__What to do__:
Pictures do not belong in the copy; retype the records below exactly.

[Raw data — start]

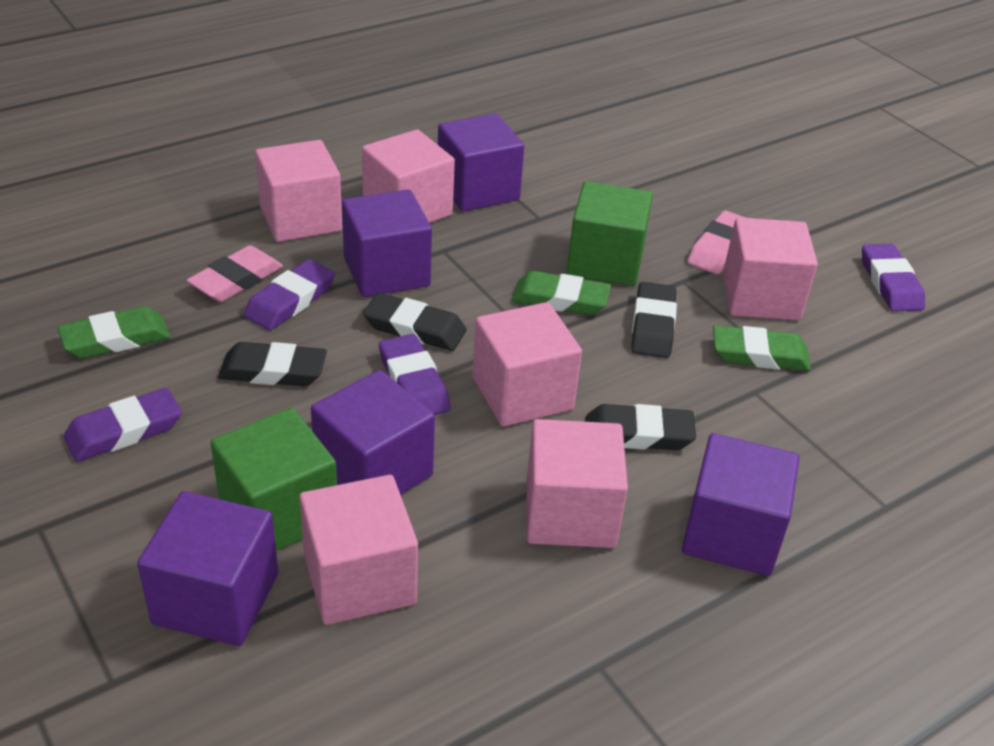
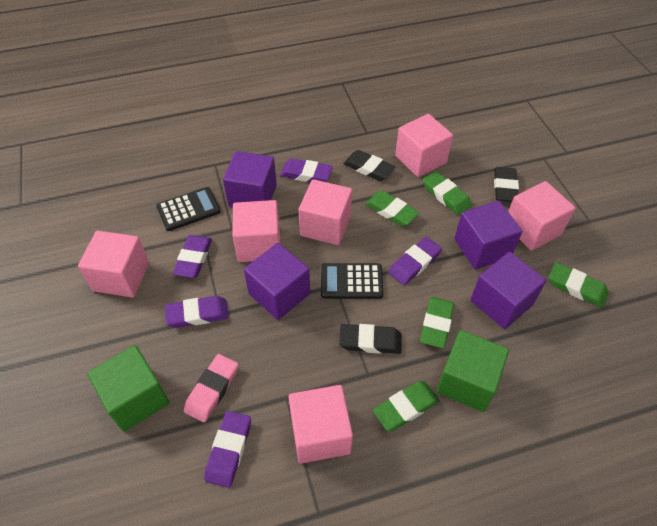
black calculator: 0 -> 2
black eraser: 4 -> 3
green eraser: 3 -> 5
pink eraser: 2 -> 1
purple cube: 5 -> 4
purple eraser: 4 -> 5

[Raw data — finish]

__Task solution__:
black calculator: 0 -> 2
black eraser: 4 -> 3
green eraser: 3 -> 5
pink eraser: 2 -> 1
purple cube: 5 -> 4
purple eraser: 4 -> 5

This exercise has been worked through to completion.